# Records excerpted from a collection
- Opening Delimiter -

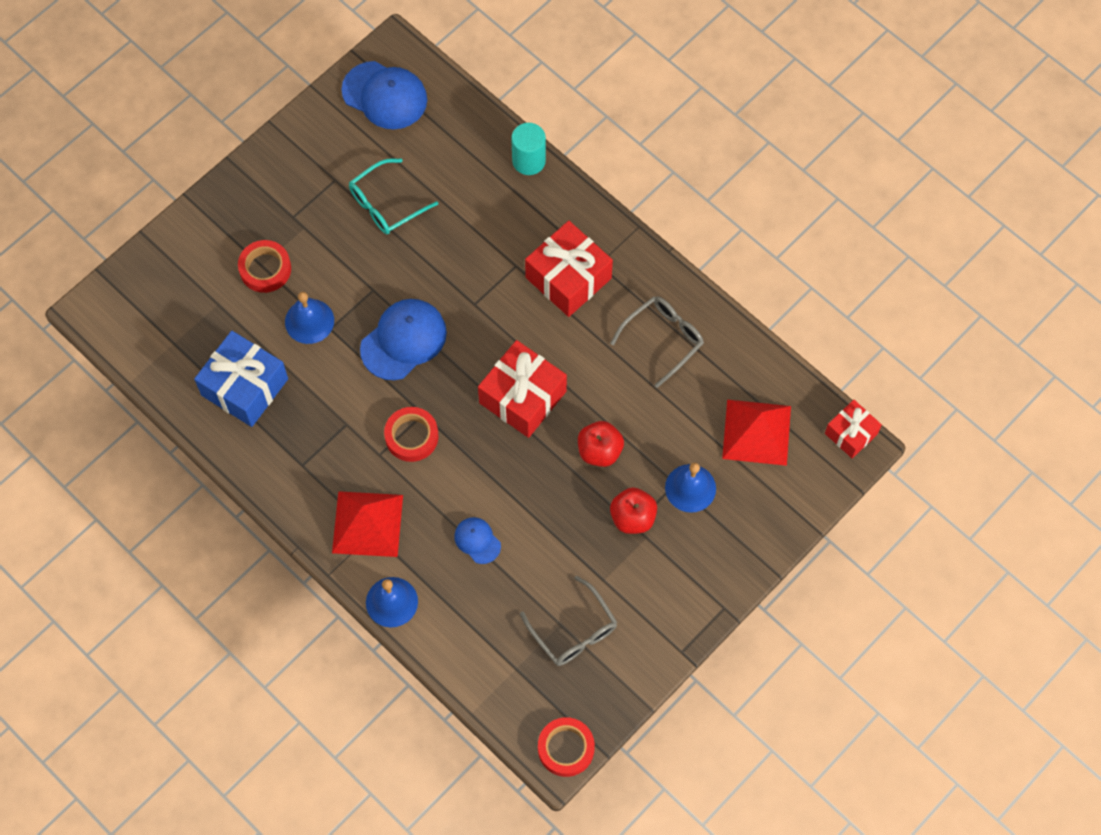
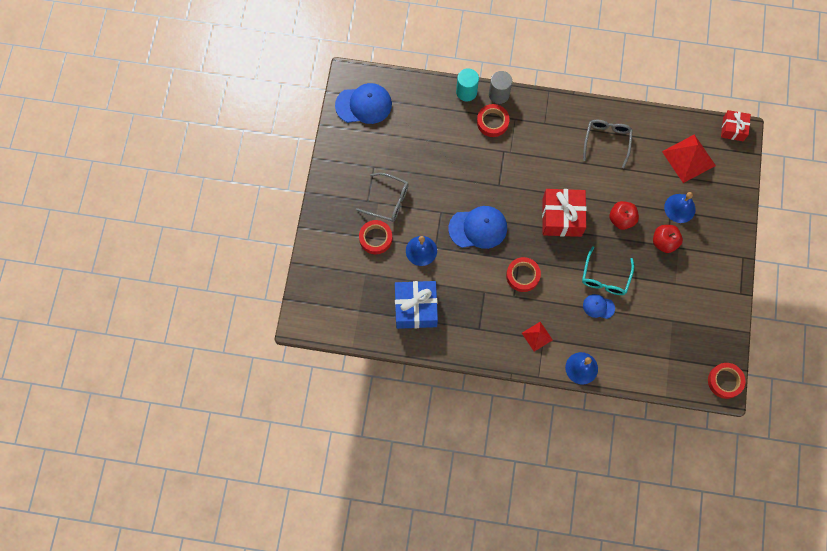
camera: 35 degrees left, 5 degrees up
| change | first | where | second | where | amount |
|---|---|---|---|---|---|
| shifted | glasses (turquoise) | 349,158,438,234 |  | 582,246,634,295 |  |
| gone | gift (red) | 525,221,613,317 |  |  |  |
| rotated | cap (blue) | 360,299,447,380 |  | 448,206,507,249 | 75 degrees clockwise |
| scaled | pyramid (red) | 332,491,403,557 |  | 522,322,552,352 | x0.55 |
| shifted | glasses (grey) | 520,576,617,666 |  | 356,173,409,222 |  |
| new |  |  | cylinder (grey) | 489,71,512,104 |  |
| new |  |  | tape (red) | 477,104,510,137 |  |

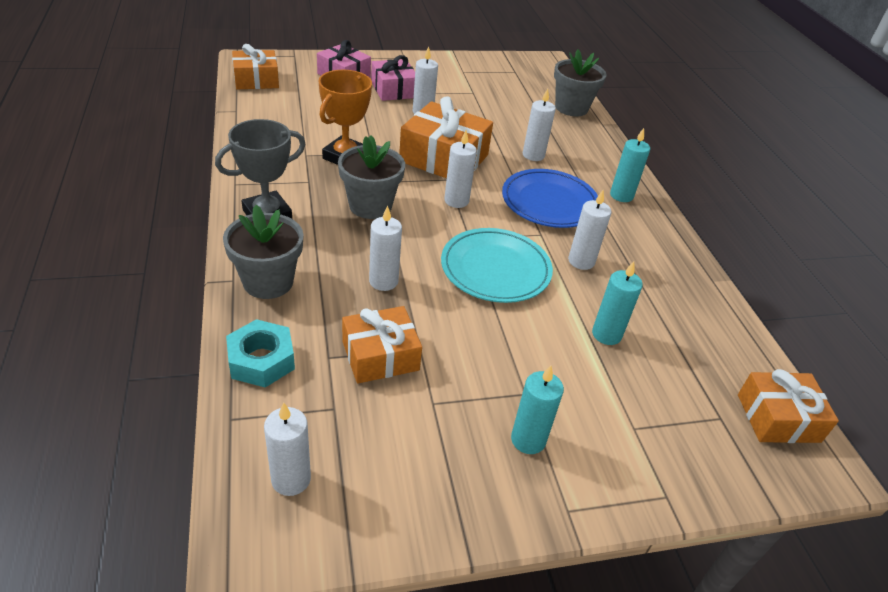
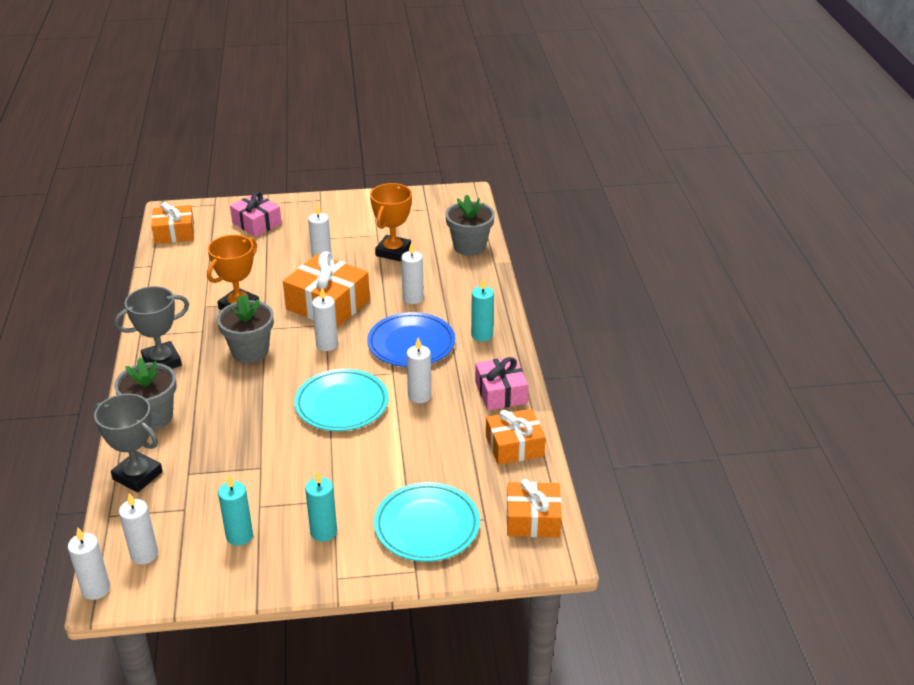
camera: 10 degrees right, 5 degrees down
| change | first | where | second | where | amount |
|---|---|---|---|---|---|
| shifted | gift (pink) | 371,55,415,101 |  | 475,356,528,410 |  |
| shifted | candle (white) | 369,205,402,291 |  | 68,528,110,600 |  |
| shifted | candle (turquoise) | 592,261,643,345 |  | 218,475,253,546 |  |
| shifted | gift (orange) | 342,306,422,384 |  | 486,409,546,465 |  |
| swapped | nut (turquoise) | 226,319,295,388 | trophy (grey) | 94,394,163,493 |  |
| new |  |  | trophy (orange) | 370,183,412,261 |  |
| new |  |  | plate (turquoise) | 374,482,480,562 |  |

- Closing Delimiter -

# GOAL OF THE EXERCISE
Leaving out the pictures, restate word for word the lines above from the one containing "glasses (grey) |" through the end of the records, both ends included.

# EXERCISE SOLUTION
| shifted | glasses (grey) | 520,576,617,666 |  | 356,173,409,222 |  |
| new |  |  | cylinder (grey) | 489,71,512,104 |  |
| new |  |  | tape (red) | 477,104,510,137 |  |

camera: 10 degrees right, 5 degrees down
| change | first | where | second | where | amount |
|---|---|---|---|---|---|
| shifted | gift (pink) | 371,55,415,101 |  | 475,356,528,410 |  |
| shifted | candle (white) | 369,205,402,291 |  | 68,528,110,600 |  |
| shifted | candle (turquoise) | 592,261,643,345 |  | 218,475,253,546 |  |
| shifted | gift (orange) | 342,306,422,384 |  | 486,409,546,465 |  |
| swapped | nut (turquoise) | 226,319,295,388 | trophy (grey) | 94,394,163,493 |  |
| new |  |  | trophy (orange) | 370,183,412,261 |  |
| new |  |  | plate (turquoise) | 374,482,480,562 |  |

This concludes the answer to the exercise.